● Task statement: The word to find is "with". Copy each line of the material that contains it.

▬▬▬▬▬▬▬▬▬▬

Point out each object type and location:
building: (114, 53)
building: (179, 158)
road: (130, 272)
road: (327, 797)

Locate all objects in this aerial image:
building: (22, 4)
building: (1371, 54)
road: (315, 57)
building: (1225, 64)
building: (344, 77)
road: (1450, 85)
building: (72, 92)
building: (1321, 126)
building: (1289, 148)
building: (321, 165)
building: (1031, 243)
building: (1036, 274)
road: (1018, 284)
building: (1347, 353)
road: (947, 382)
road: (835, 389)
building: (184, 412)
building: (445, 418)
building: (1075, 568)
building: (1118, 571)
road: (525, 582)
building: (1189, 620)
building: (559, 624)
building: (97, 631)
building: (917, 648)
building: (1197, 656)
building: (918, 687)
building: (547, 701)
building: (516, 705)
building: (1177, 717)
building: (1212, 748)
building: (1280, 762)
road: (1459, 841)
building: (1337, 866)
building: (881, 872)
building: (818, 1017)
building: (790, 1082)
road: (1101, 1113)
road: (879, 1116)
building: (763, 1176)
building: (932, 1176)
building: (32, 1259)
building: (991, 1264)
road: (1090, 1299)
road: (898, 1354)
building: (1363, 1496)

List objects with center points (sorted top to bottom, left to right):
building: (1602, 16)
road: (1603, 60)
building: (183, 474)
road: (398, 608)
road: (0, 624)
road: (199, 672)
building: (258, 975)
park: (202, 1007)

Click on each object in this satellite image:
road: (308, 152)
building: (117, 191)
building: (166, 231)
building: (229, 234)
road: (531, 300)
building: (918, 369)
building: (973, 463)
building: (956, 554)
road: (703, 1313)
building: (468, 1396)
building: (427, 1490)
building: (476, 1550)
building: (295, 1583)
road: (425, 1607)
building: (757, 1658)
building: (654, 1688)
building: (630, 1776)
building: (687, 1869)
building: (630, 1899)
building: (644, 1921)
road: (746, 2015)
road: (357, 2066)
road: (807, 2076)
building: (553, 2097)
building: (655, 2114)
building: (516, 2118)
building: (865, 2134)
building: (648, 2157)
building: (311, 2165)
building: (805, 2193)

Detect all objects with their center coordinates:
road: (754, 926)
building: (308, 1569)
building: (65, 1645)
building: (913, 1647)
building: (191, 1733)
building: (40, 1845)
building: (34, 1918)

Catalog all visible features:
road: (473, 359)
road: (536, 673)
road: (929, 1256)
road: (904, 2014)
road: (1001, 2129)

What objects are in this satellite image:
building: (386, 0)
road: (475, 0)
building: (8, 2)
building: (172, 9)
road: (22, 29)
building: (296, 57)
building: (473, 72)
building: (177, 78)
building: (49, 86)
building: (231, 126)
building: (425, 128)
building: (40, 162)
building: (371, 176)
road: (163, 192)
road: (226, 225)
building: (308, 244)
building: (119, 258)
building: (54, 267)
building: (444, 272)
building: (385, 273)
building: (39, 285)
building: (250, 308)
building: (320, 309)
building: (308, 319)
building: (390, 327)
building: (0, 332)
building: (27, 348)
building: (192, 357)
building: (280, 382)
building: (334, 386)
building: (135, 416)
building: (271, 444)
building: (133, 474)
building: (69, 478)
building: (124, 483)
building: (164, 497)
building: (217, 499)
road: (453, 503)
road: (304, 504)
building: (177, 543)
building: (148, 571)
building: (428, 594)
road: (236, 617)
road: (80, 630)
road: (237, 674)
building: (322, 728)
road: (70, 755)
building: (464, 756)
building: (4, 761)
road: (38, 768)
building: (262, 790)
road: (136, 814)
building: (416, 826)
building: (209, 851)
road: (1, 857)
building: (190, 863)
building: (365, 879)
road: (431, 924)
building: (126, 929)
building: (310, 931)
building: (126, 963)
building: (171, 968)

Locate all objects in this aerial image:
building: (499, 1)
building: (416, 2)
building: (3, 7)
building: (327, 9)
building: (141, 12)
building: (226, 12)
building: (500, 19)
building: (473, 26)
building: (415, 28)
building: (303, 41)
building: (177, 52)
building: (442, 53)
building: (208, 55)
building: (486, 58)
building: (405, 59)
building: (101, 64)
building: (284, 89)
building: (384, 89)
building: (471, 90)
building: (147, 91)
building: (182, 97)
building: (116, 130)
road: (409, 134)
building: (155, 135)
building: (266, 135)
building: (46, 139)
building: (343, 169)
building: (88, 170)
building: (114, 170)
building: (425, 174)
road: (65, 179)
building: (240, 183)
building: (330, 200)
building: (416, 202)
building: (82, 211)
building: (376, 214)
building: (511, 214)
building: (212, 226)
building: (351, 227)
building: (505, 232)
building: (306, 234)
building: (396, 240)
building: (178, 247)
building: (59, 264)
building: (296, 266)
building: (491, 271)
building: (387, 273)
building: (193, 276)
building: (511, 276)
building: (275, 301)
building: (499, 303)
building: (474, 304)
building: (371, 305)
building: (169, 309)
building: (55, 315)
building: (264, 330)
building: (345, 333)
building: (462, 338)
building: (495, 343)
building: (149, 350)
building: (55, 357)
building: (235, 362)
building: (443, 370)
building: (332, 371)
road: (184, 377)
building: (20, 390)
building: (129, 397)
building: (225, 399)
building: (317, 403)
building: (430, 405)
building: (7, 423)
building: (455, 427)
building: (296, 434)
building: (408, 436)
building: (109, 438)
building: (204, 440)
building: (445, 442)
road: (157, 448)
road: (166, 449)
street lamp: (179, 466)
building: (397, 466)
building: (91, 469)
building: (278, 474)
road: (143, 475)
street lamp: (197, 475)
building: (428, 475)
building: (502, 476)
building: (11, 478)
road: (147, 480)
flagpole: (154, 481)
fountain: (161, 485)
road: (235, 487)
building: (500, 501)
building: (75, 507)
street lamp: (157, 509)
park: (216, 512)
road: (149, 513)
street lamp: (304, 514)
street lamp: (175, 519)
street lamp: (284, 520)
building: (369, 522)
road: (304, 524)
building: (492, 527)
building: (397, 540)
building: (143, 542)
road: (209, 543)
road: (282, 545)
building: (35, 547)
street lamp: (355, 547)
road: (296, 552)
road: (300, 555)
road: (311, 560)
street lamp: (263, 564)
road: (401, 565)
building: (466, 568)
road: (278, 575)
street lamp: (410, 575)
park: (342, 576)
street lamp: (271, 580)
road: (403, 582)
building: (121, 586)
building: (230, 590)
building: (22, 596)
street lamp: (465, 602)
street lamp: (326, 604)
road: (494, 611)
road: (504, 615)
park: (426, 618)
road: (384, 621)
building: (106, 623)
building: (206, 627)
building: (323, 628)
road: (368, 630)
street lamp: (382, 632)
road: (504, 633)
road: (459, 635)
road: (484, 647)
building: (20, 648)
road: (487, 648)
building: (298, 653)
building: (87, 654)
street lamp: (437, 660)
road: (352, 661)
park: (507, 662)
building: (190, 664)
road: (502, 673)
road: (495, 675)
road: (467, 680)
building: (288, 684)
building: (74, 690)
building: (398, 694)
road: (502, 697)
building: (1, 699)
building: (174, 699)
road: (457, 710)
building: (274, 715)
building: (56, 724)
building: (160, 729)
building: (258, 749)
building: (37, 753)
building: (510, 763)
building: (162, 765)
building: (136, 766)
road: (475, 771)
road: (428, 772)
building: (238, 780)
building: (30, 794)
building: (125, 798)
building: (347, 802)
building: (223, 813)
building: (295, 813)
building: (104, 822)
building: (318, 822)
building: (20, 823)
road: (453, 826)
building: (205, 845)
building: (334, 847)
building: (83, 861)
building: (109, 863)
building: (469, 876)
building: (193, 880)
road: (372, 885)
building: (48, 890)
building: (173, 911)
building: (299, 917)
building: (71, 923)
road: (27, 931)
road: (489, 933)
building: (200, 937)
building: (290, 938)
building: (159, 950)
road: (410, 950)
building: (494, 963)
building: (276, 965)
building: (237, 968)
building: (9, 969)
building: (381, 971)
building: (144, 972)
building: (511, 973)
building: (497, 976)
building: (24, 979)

▬▬▬▬▬▬▬▬▬▬

● Result below:
List objects with center points (sorted top to bottom, left to right):
Detect all objects with their center coordinates:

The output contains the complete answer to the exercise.